The answer must be the full data, restated word for word, with no pictures in it.

** Material for the task follows **

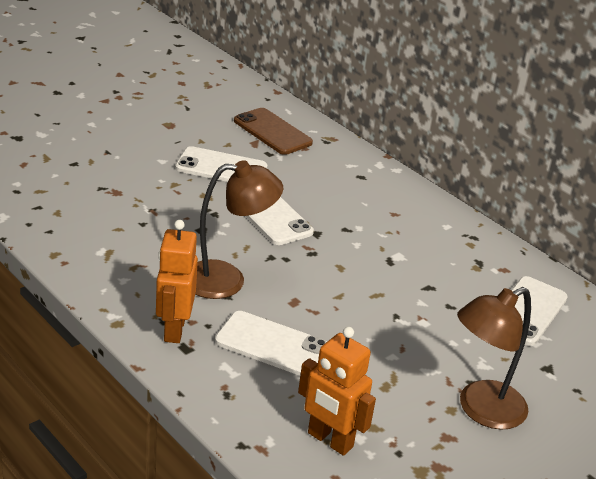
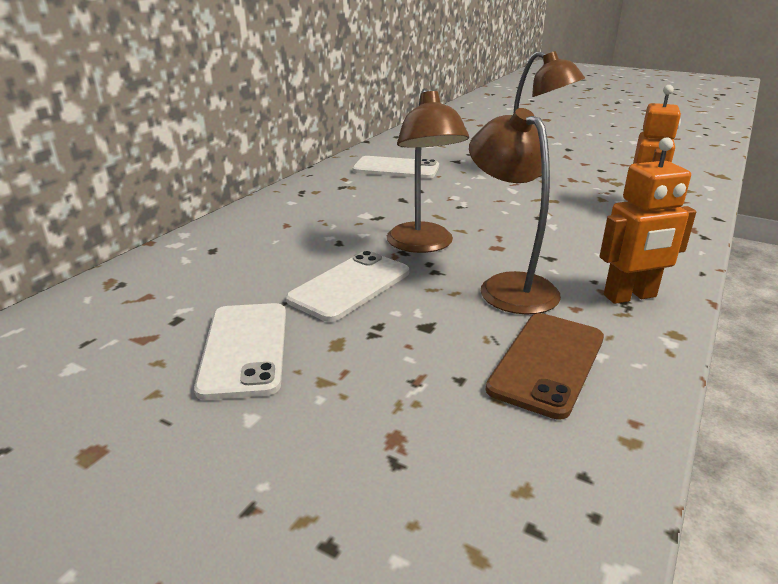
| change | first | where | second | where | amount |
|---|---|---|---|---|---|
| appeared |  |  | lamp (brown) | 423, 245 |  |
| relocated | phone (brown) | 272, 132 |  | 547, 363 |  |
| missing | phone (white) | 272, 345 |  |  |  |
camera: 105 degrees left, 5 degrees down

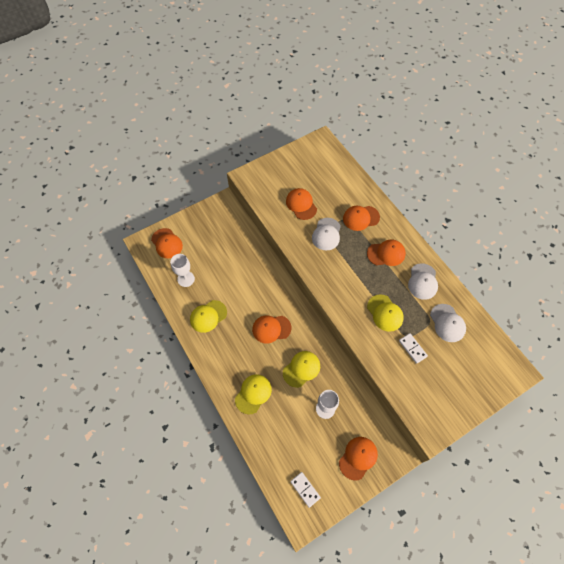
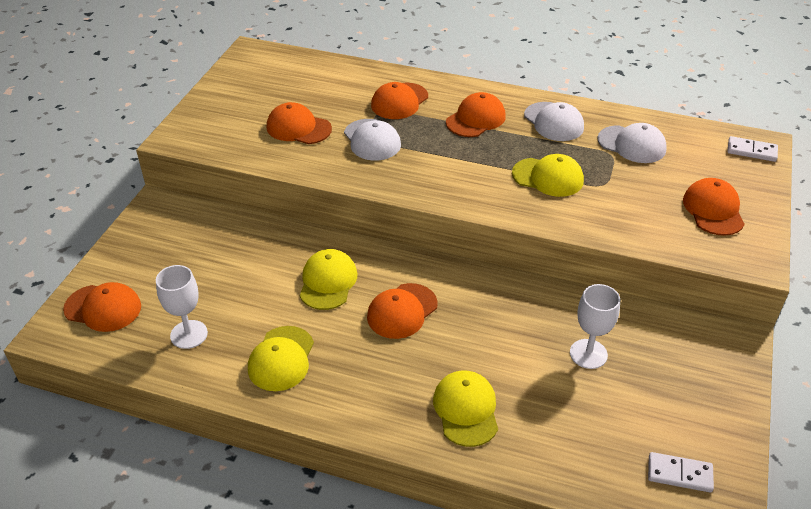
| change | first | where | second | where | amount |
|---|---|---|---|---|---|
| relocated | cap (yellow) | 301, 369 |  | 328, 282 |  |
| relocated | cap (orange) | 358, 458 |  | 713, 210 |  |
| relocated | domino (white) | 412, 348 |  | 751, 151 |  |
camera: 40 degrees left, 20 degrees down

** End of Material for the task **

◆ Answer box:
| change | first | where | second | where | amount |
|---|---|---|---|---|---|
| appeared |  |  | lamp (brown) | 423, 245 |  |
| relocated | phone (brown) | 272, 132 |  | 547, 363 |  |
| missing | phone (white) | 272, 345 |  |  |  |
camera: 105 degrees left, 5 degrees down

| change | first | where | second | where | amount |
|---|---|---|---|---|---|
| relocated | cap (yellow) | 301, 369 |  | 328, 282 |  |
| relocated | cap (orange) | 358, 458 |  | 713, 210 |  |
| relocated | domino (white) | 412, 348 |  | 751, 151 |  |
camera: 40 degrees left, 20 degrees down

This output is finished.